> [The task]: From the line that contains "U2 pin G2: none -> 0V" through the end of the records below, write out each line exactly as it appears, but not the pictures.

> [Entries taken from a collection]:

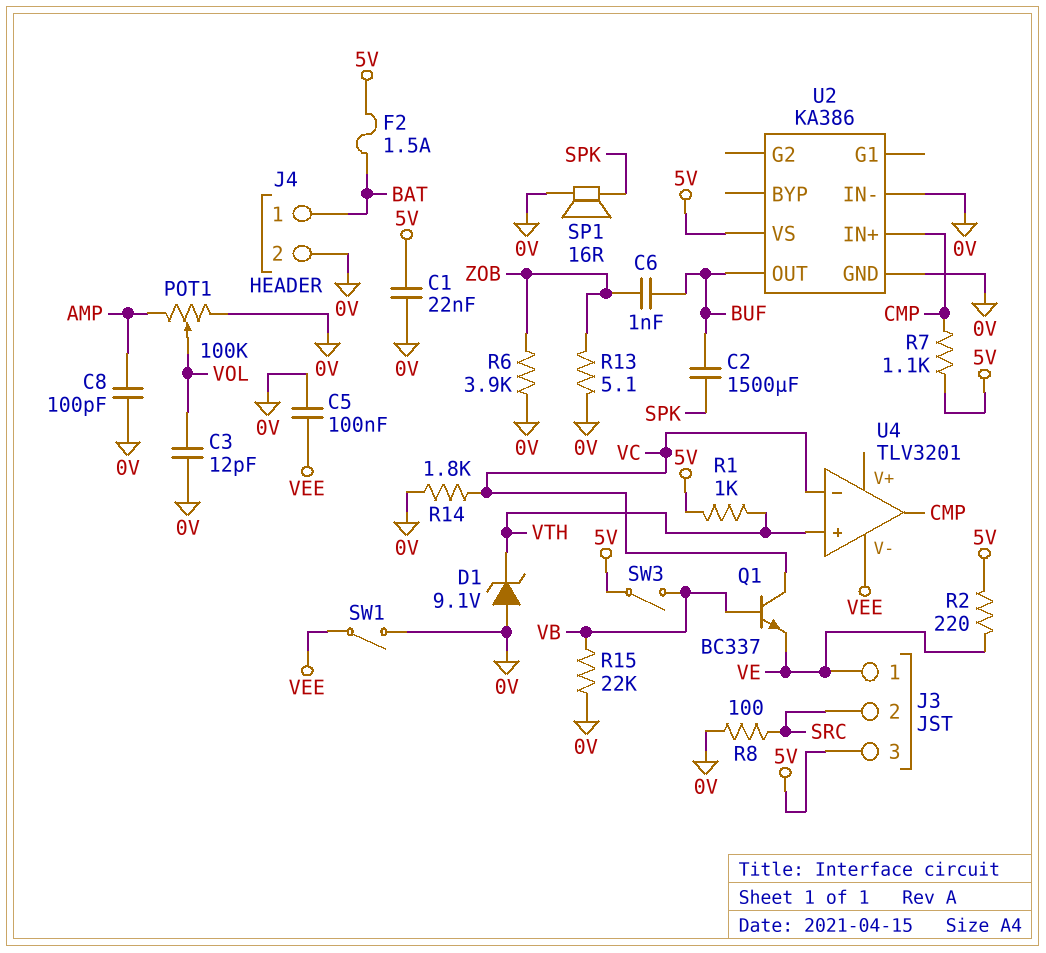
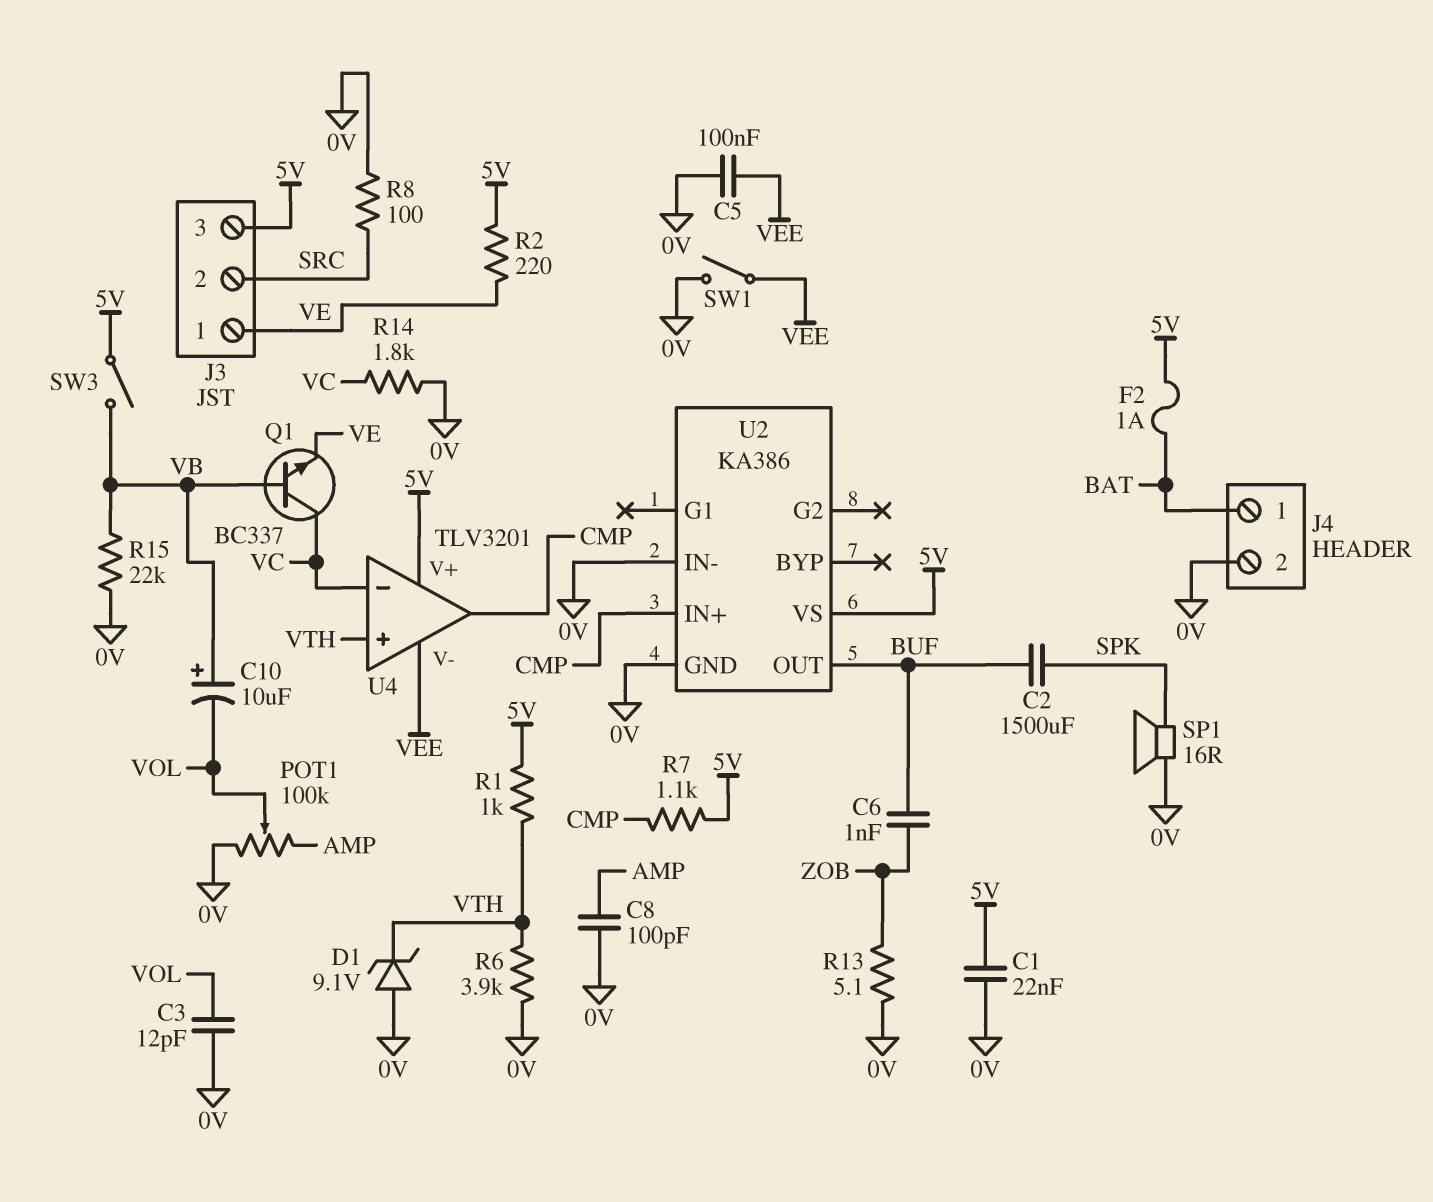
C10: none -> 10uF (plus VB, minus VOL)
F2: 1.5A (5V, BAT) -> 1A (5V, BAT)
R6: 3.9k (0V, ZOB) -> 3.9k (0V, VTH)
U4 pin V+: none -> 5V

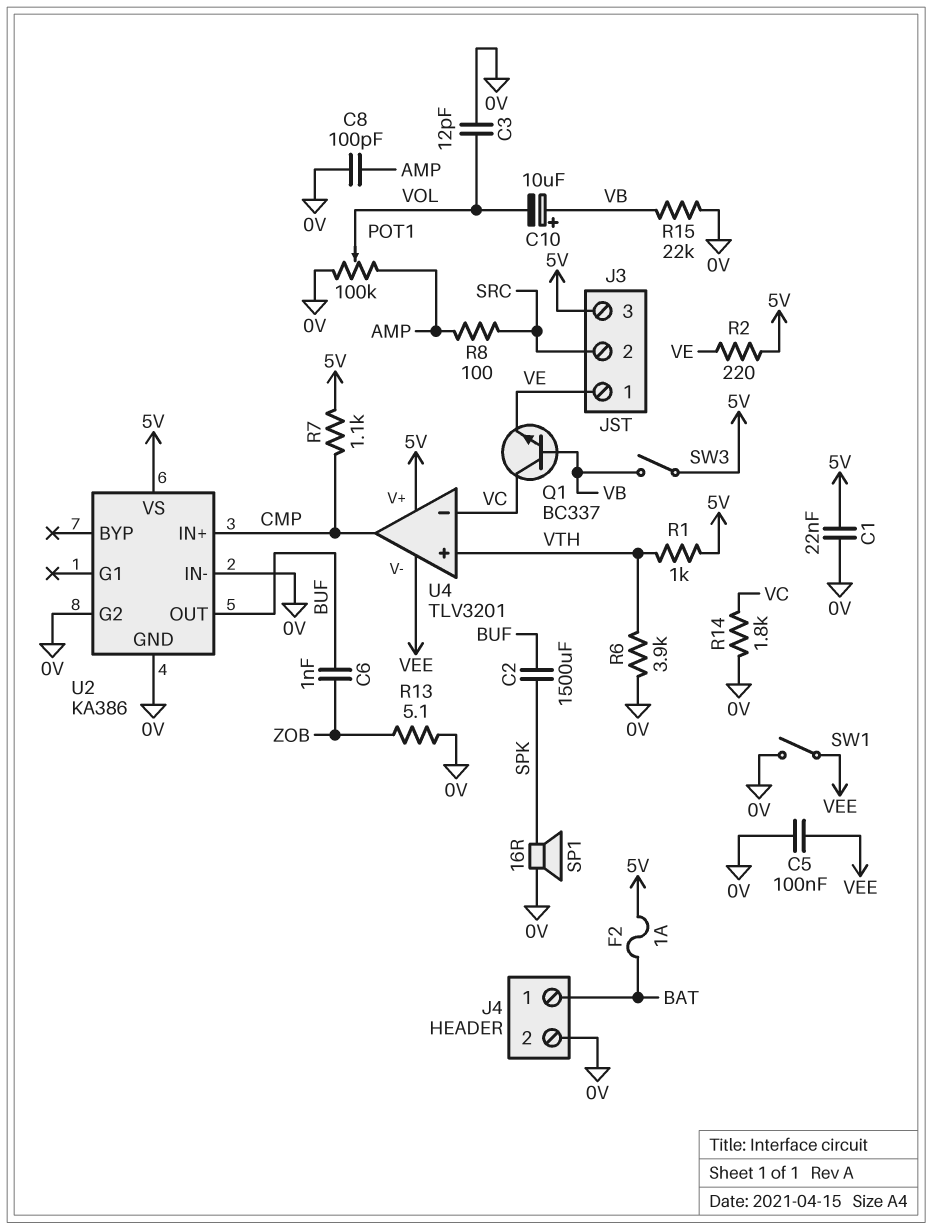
D1: zener 9.1V (A 0V, K VTH) -> none
R8: 100 (0V, SRC) -> 100 (AMP, SRC)
U2 pin G2: none -> 0V

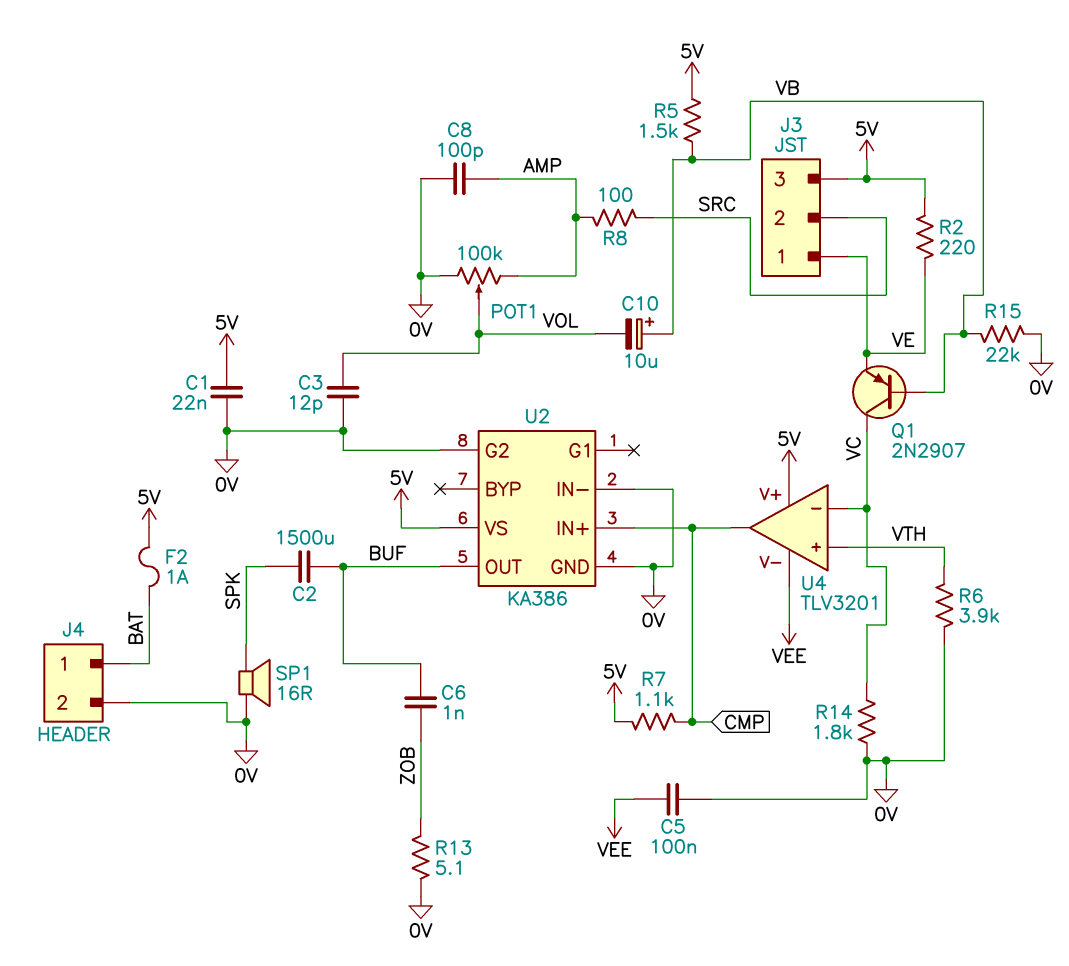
Q1: NPN BC337 (B VB, C VC, E VE) -> PNP 2N2907 (B VB, C VC, E VE)
R1: 1k (5V, VTH) -> none
R5: none -> 1.5k (5V, VB)
SW1: switch (0V, VEE) -> none
SW3: switch (5V, VB) -> none

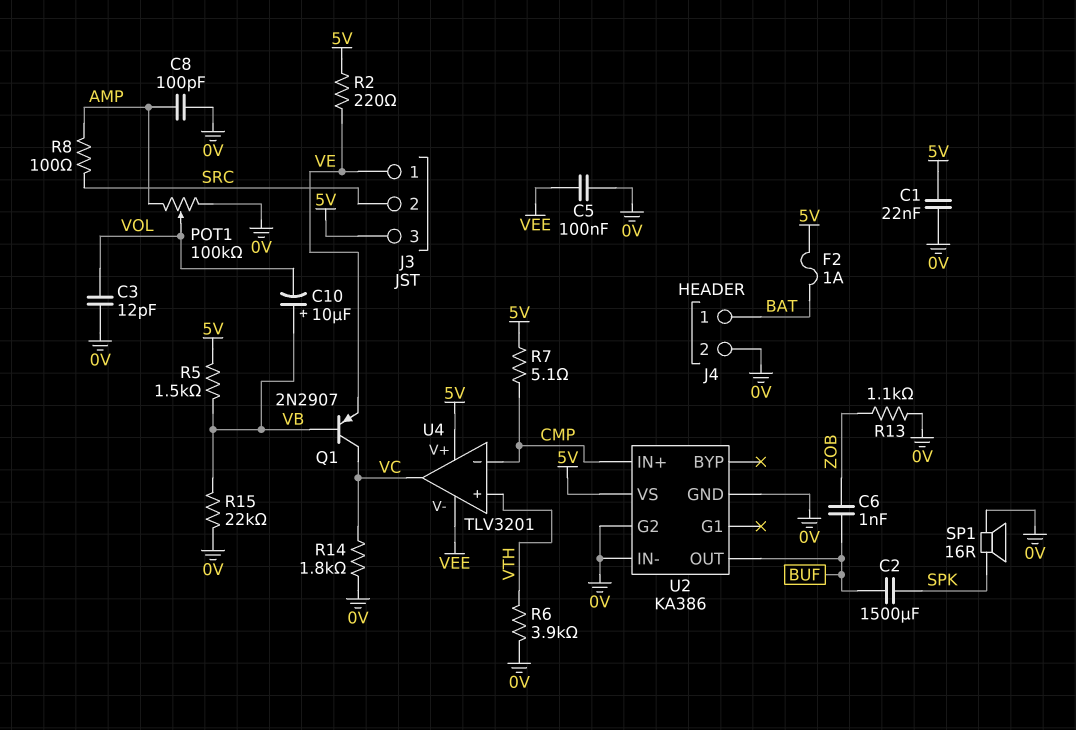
R7: 1.1k (5V, CMP) -> 5.1 (5V, CMP)
R13: 5.1 (0V, ZOB) -> 1.1k (0V, ZOB)
U4 pin in-: VC -> CMP
U4 pin out: CMP -> VC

> [Exercise response]:
U2 pin G2: none -> 0V

Q1: NPN BC337 (B VB, C VC, E VE) -> PNP 2N2907 (B VB, C VC, E VE)
R1: 1k (5V, VTH) -> none
R5: none -> 1.5k (5V, VB)
SW1: switch (0V, VEE) -> none
SW3: switch (5V, VB) -> none

R7: 1.1k (5V, CMP) -> 5.1 (5V, CMP)
R13: 5.1 (0V, ZOB) -> 1.1k (0V, ZOB)
U4 pin in-: VC -> CMP
U4 pin out: CMP -> VC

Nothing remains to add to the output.